TASK DIRECTIONS:
Gather every line from the entries below that includes "heart".

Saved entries
###
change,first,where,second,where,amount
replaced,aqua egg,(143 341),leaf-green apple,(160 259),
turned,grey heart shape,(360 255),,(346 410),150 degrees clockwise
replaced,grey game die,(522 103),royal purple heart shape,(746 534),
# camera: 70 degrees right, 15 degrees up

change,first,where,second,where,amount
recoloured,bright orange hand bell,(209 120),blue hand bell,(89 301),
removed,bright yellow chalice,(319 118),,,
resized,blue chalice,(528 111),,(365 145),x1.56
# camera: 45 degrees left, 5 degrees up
###
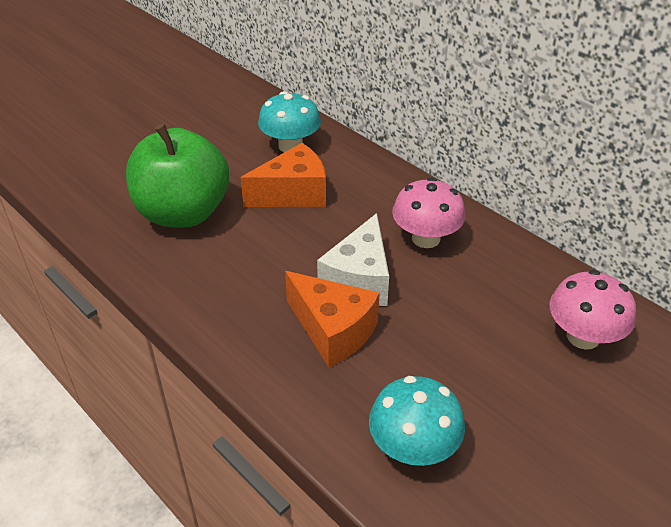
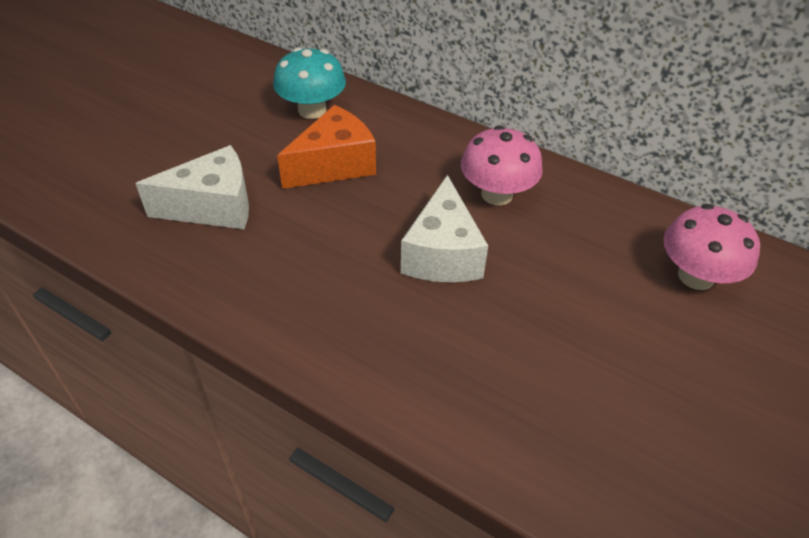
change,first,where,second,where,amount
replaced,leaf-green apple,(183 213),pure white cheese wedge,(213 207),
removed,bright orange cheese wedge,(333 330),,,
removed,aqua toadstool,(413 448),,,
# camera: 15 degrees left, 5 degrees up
###
REPLY TO THE TASK:
turned,grey heart shape,(360 255),,(346 410),150 degrees clockwise
replaced,grey game die,(522 103),royal purple heart shape,(746 534),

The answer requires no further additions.